TO-DO ITEM:
Look through the data below for the line with "black 1x1 brick [124,187,168,239]", and transcribe it exactly together with each line after it up to and including the line with "cyan 1x3 brick [325,103,441,199]". Give nothing else.

DATA SECTION:
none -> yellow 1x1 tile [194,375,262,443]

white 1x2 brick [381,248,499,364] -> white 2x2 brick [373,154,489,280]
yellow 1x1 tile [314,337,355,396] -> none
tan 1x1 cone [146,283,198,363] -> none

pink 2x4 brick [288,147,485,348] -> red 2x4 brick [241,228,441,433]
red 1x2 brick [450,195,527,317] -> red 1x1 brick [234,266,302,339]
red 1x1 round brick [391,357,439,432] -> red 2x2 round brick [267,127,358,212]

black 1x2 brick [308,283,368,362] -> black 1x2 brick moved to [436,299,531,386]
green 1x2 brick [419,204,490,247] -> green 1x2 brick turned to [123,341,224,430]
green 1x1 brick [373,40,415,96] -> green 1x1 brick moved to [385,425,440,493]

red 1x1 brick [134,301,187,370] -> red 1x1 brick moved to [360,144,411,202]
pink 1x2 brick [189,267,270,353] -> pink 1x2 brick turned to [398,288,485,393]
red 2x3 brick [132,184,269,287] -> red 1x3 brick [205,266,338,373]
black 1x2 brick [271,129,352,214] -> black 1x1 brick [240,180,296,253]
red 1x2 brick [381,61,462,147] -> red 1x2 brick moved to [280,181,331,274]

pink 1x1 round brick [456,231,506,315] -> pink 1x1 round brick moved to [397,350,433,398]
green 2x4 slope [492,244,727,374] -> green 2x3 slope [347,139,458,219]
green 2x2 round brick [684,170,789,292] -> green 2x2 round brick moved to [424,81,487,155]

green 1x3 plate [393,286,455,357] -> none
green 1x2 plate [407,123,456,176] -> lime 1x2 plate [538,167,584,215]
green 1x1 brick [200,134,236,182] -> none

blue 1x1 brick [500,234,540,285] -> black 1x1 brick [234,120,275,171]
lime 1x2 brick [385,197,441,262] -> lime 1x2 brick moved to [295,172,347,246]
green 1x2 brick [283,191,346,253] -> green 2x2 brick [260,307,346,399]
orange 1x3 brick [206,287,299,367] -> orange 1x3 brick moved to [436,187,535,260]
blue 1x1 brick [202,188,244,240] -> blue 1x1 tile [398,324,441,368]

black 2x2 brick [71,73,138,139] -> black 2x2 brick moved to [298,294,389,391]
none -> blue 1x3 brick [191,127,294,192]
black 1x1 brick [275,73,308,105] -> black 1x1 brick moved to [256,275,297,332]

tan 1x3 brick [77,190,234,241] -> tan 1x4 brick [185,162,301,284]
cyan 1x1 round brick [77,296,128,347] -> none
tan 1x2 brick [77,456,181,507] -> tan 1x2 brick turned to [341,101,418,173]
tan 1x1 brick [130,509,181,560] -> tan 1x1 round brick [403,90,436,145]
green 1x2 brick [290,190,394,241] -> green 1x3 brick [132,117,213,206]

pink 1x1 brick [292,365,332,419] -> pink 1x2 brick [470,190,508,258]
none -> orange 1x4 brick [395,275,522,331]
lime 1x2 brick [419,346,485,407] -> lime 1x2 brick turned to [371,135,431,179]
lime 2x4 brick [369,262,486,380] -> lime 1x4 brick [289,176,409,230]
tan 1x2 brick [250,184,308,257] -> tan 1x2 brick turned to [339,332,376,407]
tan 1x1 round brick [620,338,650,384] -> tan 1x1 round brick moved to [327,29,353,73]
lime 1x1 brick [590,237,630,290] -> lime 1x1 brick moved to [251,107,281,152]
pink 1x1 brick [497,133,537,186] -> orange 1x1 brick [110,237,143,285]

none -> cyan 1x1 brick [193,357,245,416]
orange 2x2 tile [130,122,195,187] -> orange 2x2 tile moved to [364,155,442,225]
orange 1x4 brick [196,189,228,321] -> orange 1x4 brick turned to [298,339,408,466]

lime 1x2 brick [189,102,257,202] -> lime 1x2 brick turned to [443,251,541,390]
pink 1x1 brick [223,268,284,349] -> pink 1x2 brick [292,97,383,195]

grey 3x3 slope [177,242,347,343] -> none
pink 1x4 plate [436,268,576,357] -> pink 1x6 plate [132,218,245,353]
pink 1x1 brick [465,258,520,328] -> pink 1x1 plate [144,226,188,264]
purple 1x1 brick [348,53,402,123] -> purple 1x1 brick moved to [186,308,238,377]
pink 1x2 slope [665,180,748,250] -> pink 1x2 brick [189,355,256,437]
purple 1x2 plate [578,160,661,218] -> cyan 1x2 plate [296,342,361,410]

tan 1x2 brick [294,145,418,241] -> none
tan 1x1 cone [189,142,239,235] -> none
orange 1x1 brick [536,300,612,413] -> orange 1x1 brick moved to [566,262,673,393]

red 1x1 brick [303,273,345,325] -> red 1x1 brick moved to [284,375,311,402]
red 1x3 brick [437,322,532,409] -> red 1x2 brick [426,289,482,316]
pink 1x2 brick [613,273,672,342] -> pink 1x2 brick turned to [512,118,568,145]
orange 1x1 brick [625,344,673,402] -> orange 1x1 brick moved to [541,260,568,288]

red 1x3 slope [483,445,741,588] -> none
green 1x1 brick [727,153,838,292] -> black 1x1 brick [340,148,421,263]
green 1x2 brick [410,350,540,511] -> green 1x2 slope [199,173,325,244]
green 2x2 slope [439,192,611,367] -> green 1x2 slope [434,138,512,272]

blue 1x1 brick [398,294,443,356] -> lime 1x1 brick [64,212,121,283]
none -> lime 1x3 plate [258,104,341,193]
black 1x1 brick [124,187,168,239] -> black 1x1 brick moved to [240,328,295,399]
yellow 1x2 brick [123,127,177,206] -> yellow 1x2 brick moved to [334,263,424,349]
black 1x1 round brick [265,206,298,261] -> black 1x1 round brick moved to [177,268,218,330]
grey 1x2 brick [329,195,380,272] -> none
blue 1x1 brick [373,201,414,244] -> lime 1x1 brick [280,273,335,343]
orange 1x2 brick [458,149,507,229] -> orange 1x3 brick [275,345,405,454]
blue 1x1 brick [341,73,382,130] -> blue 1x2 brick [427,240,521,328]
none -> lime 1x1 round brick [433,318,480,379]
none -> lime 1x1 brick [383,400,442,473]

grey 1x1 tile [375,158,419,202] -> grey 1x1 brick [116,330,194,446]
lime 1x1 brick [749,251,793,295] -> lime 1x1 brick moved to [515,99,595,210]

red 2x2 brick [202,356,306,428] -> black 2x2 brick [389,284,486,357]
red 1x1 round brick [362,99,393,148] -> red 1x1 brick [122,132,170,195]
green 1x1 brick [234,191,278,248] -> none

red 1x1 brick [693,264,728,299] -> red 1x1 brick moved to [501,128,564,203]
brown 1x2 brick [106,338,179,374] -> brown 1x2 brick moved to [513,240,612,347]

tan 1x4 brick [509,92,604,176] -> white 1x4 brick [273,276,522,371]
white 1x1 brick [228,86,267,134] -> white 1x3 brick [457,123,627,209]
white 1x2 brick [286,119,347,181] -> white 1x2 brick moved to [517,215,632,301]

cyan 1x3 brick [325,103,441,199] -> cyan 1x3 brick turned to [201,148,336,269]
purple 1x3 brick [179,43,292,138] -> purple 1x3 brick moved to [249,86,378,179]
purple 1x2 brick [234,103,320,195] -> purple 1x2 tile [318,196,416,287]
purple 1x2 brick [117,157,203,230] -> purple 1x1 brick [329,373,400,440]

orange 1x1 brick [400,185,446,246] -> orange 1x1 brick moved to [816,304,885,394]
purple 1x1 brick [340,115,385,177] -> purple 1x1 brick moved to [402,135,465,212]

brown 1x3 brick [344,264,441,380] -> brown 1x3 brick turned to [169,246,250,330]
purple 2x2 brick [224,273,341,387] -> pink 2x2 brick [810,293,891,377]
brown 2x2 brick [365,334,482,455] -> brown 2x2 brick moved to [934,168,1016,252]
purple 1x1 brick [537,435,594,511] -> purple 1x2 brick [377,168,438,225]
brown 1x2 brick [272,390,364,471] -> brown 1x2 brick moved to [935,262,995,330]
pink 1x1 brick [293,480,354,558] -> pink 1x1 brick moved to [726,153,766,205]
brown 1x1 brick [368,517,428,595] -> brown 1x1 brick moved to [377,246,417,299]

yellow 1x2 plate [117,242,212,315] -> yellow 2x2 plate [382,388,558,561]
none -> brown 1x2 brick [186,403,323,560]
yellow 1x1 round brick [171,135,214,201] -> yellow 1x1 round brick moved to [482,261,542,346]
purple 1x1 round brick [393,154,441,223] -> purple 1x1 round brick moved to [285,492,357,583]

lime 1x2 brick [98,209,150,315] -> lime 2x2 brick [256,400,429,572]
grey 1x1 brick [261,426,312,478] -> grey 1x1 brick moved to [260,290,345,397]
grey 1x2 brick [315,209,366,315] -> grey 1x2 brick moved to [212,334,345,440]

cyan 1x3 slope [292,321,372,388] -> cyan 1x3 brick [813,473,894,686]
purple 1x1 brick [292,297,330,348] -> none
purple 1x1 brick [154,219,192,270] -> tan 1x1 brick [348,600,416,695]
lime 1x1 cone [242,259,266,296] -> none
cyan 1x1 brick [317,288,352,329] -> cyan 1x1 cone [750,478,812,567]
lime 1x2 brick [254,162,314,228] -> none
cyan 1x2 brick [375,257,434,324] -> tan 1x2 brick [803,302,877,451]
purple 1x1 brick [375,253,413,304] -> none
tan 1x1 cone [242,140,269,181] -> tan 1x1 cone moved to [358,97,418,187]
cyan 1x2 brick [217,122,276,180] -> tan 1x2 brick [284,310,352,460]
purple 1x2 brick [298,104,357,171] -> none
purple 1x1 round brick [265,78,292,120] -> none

ANSWER TO THE PROBLEM:
black 1x1 brick [124,187,168,239] -> black 1x1 brick moved to [240,328,295,399]
yellow 1x2 brick [123,127,177,206] -> yellow 1x2 brick moved to [334,263,424,349]
black 1x1 round brick [265,206,298,261] -> black 1x1 round brick moved to [177,268,218,330]
grey 1x2 brick [329,195,380,272] -> none
blue 1x1 brick [373,201,414,244] -> lime 1x1 brick [280,273,335,343]
orange 1x2 brick [458,149,507,229] -> orange 1x3 brick [275,345,405,454]
blue 1x1 brick [341,73,382,130] -> blue 1x2 brick [427,240,521,328]
none -> lime 1x1 round brick [433,318,480,379]
none -> lime 1x1 brick [383,400,442,473]

grey 1x1 tile [375,158,419,202] -> grey 1x1 brick [116,330,194,446]
lime 1x1 brick [749,251,793,295] -> lime 1x1 brick moved to [515,99,595,210]

red 2x2 brick [202,356,306,428] -> black 2x2 brick [389,284,486,357]
red 1x1 round brick [362,99,393,148] -> red 1x1 brick [122,132,170,195]
green 1x1 brick [234,191,278,248] -> none

red 1x1 brick [693,264,728,299] -> red 1x1 brick moved to [501,128,564,203]
brown 1x2 brick [106,338,179,374] -> brown 1x2 brick moved to [513,240,612,347]

tan 1x4 brick [509,92,604,176] -> white 1x4 brick [273,276,522,371]
white 1x1 brick [228,86,267,134] -> white 1x3 brick [457,123,627,209]
white 1x2 brick [286,119,347,181] -> white 1x2 brick moved to [517,215,632,301]

cyan 1x3 brick [325,103,441,199] -> cyan 1x3 brick turned to [201,148,336,269]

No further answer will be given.